**Work instructions**
Search the listing below for the line containing "(353, 125) = (573, 327): red spoon -> none". From there through the line containing "(359, 65) = (717, 441): green", transcribe every line exactly, both ends included.

**Supplied material**
·····

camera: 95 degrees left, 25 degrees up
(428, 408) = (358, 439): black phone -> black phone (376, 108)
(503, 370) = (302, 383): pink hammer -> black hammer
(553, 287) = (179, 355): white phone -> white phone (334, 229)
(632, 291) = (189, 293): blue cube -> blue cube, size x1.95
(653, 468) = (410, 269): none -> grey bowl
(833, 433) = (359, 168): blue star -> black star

·····

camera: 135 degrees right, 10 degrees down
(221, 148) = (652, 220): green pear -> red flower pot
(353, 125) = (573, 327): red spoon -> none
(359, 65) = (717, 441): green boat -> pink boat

·····

**Solved exercise**
(353, 125) = (573, 327): red spoon -> none
(359, 65) = (717, 441): green boat -> pink boat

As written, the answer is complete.